*** Opening of Data supplied ***
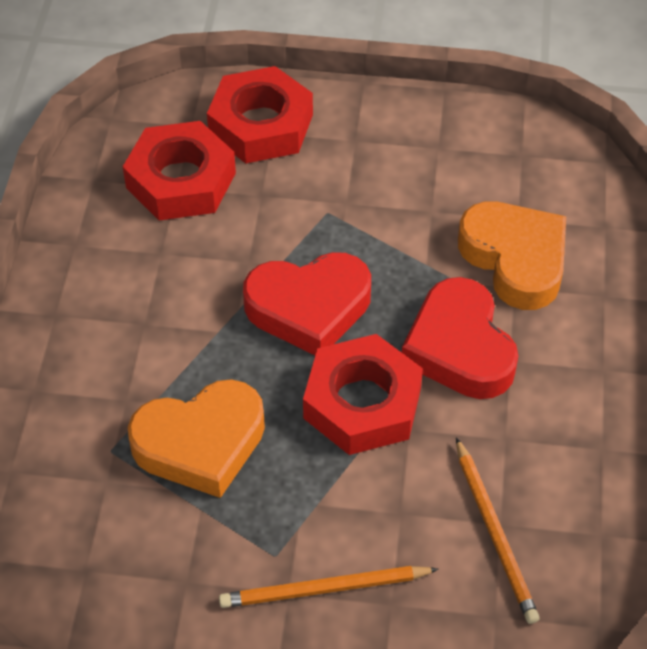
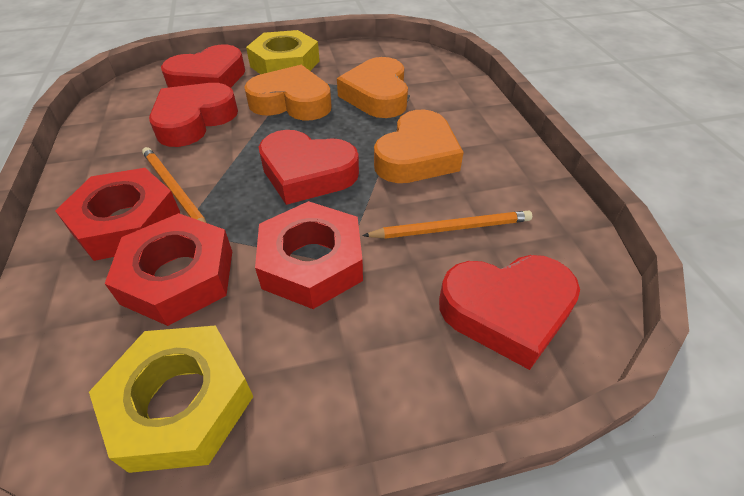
orange heart: 2 -> 3
red heart: 2 -> 4
yellow nut: 0 -> 2

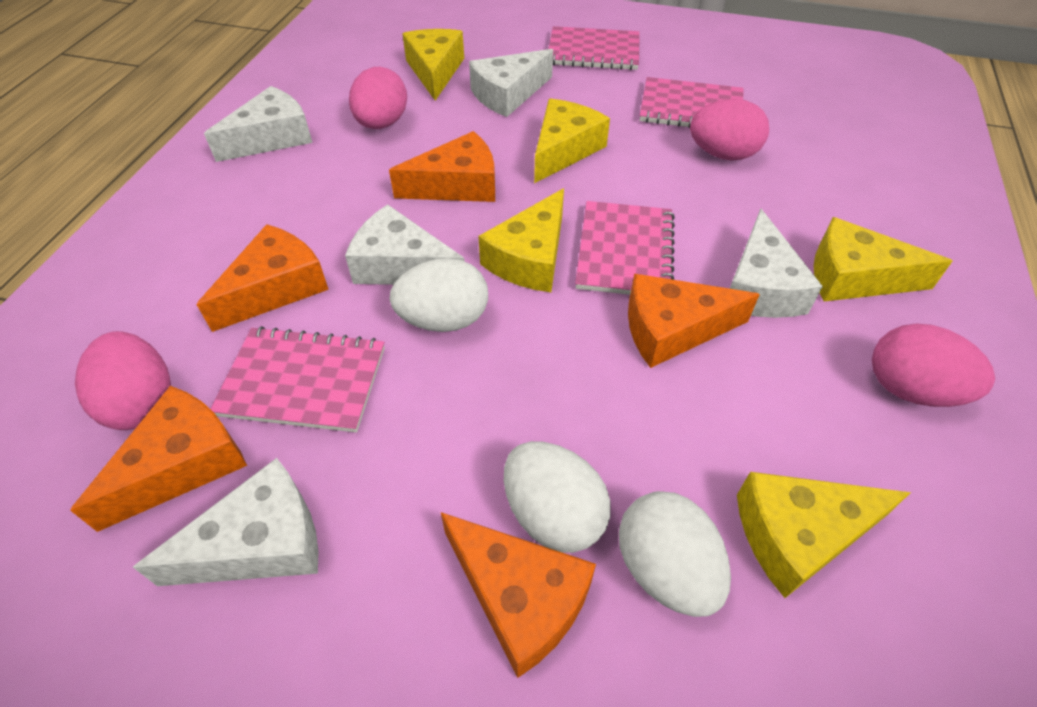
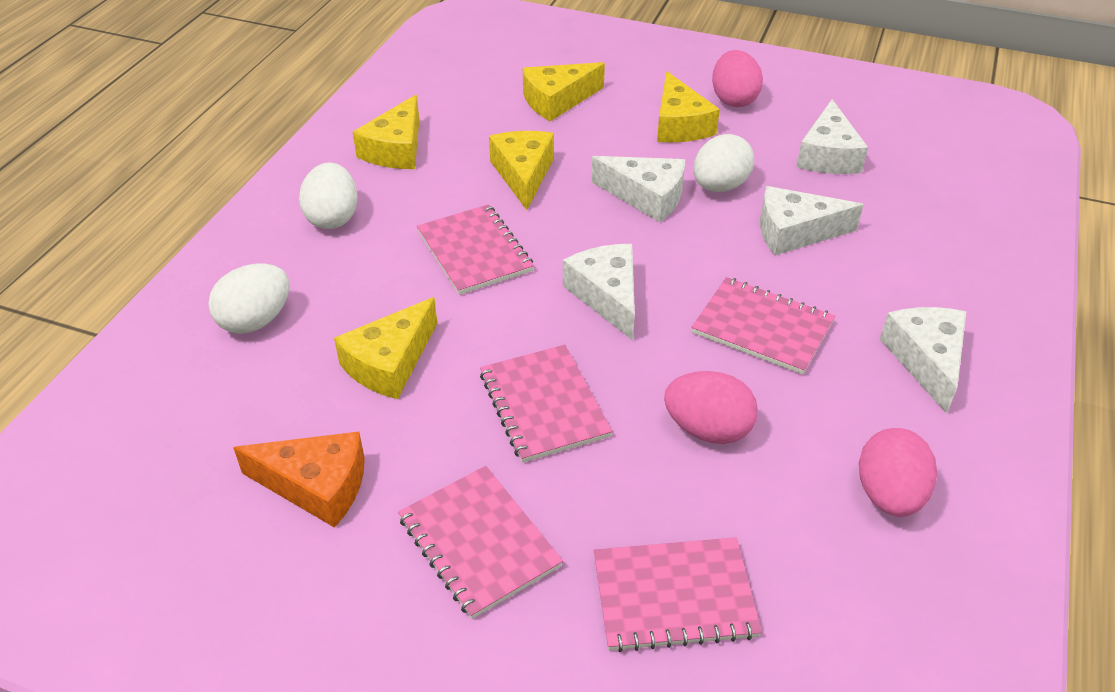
orange cheese: 5 -> 1
pink egg: 4 -> 3
pink notebook: 4 -> 5

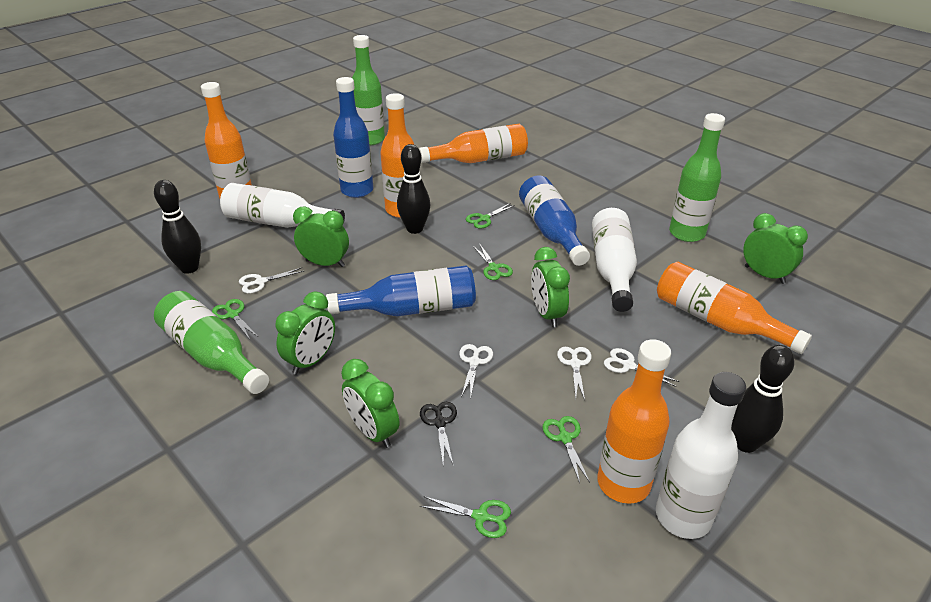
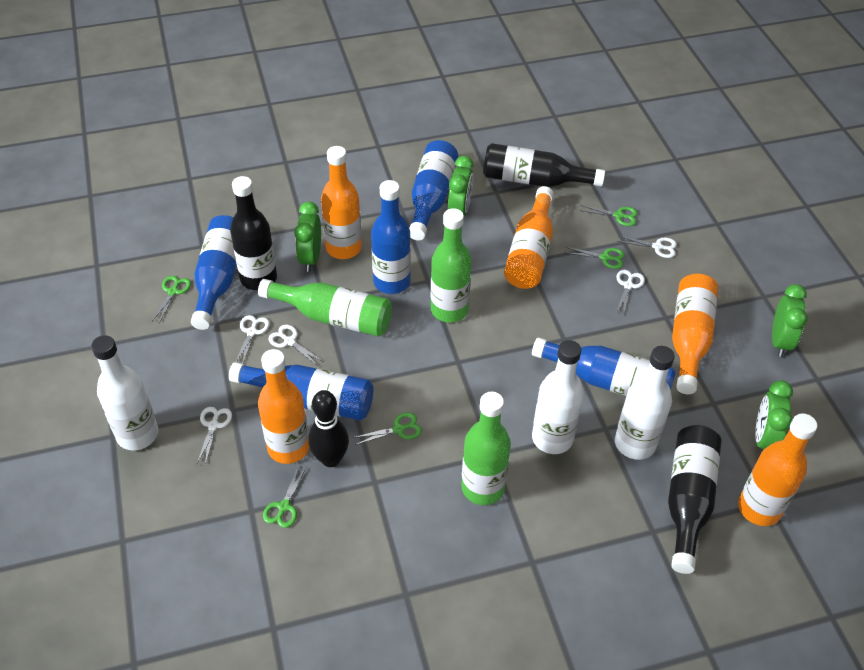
black bottle: 0 -> 3
black bowling pin: 3 -> 1
black scissors: 1 -> 0
blue bottle: 3 -> 5
green clock: 5 -> 4
white scissors: 4 -> 5

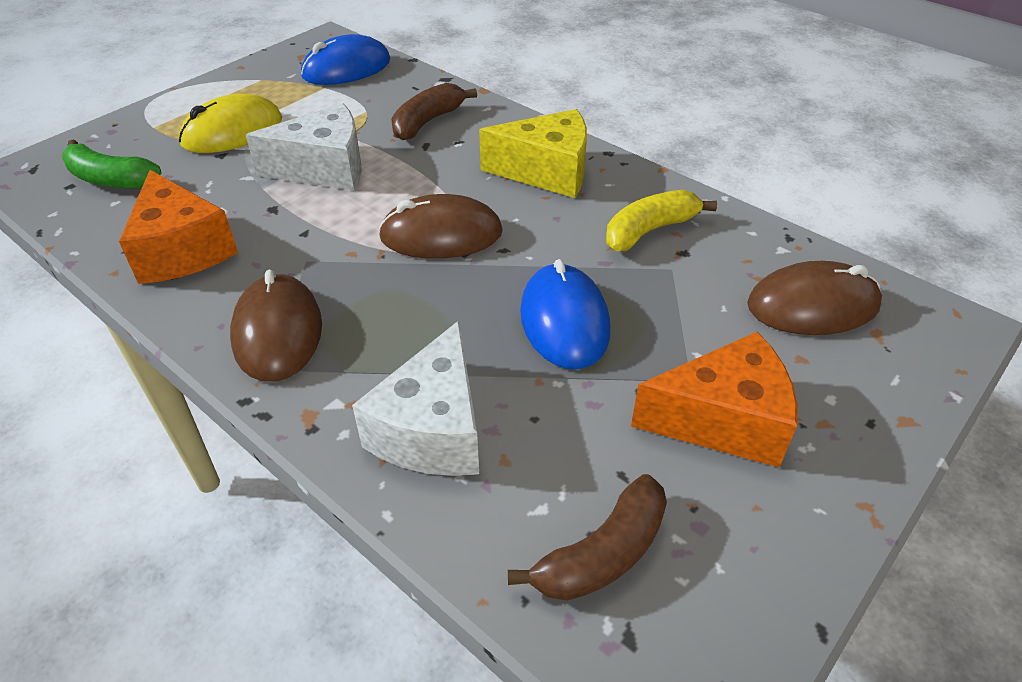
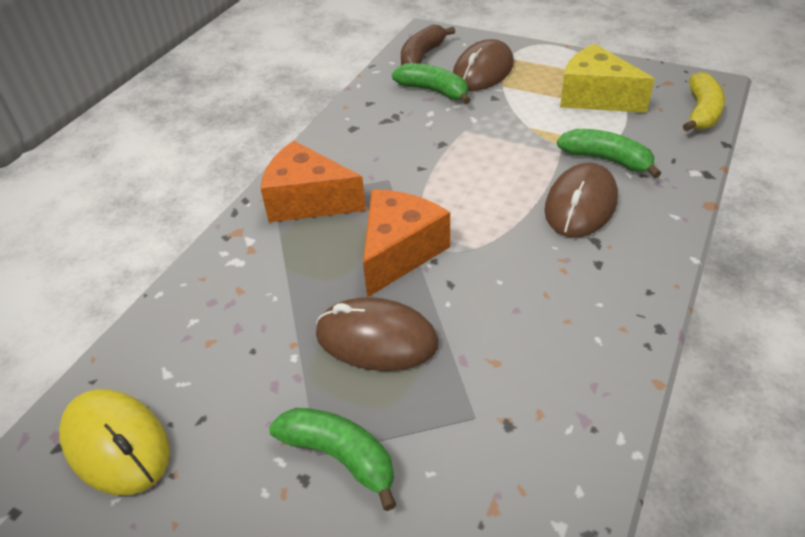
blue mouse: 2 -> 0
brown banana: 2 -> 1
green banana: 1 -> 3
white cheese: 2 -> 0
*** Close of Data supplied ***
→ **Required action**
Copy the entries above verbatim. Pictures do not belong in the copy.

→ **Exercise output**
orange heart: 2 -> 3
red heart: 2 -> 4
yellow nut: 0 -> 2

orange cheese: 5 -> 1
pink egg: 4 -> 3
pink notebook: 4 -> 5

black bottle: 0 -> 3
black bowling pin: 3 -> 1
black scissors: 1 -> 0
blue bottle: 3 -> 5
green clock: 5 -> 4
white scissors: 4 -> 5

blue mouse: 2 -> 0
brown banana: 2 -> 1
green banana: 1 -> 3
white cheese: 2 -> 0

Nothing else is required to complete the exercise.